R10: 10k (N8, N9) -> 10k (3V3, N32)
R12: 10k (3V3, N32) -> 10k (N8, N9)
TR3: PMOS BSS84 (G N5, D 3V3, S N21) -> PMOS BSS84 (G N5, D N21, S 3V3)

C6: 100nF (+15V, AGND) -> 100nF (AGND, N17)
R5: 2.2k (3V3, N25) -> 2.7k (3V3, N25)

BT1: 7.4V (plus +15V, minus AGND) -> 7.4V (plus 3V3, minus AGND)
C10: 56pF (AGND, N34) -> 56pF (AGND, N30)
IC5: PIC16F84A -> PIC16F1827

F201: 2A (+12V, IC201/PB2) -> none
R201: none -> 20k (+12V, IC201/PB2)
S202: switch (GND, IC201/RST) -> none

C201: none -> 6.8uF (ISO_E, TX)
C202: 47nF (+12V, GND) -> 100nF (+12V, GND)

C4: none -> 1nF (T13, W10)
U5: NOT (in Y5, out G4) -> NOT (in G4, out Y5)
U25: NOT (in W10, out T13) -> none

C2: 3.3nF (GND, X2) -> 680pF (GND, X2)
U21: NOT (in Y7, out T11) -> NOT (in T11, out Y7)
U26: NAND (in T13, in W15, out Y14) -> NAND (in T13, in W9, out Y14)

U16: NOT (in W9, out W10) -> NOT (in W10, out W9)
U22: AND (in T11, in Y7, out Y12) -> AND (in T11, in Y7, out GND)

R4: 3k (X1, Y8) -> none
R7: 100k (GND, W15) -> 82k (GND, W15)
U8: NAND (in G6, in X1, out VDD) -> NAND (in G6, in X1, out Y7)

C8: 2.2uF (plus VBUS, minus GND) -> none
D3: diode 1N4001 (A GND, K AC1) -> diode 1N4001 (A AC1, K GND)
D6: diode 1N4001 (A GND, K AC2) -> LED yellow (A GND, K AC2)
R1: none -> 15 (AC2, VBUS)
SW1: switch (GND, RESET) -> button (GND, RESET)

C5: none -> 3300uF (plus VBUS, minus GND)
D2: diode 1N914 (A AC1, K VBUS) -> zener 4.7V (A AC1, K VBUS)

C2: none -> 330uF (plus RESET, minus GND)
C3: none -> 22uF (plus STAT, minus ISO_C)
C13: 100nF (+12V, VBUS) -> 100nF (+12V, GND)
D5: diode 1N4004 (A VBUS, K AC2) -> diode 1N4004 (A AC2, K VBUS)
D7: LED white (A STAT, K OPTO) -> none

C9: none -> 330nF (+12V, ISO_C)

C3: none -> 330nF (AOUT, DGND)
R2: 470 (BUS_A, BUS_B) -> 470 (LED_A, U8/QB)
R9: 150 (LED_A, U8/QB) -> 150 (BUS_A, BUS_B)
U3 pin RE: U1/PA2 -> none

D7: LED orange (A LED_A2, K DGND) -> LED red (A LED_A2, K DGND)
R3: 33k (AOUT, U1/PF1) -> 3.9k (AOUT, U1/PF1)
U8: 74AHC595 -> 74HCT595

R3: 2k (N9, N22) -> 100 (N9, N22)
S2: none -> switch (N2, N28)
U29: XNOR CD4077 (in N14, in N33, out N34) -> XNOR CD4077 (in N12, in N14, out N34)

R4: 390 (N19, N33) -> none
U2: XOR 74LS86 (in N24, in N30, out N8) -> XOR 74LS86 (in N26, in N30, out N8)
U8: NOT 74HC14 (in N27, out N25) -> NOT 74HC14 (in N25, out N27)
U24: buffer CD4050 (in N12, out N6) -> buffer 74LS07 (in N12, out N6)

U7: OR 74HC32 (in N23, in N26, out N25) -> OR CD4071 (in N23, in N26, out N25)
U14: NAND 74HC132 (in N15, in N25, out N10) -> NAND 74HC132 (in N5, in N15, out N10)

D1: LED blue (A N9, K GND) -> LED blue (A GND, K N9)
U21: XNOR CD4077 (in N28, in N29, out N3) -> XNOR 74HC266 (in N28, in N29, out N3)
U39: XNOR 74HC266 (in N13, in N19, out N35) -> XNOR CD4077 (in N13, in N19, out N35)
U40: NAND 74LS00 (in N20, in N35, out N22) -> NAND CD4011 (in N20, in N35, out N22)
◆ ◆ ◆ ◆
How to complete this task: The response consists of the lines above that contain "minus".

Answer to this exercise:
BT1: 7.4V (plus +15V, minus AGND) -> 7.4V (plus 3V3, minus AGND)
C8: 2.2uF (plus VBUS, minus GND) -> none
C5: none -> 3300uF (plus VBUS, minus GND)
C2: none -> 330uF (plus RESET, minus GND)
C3: none -> 22uF (plus STAT, minus ISO_C)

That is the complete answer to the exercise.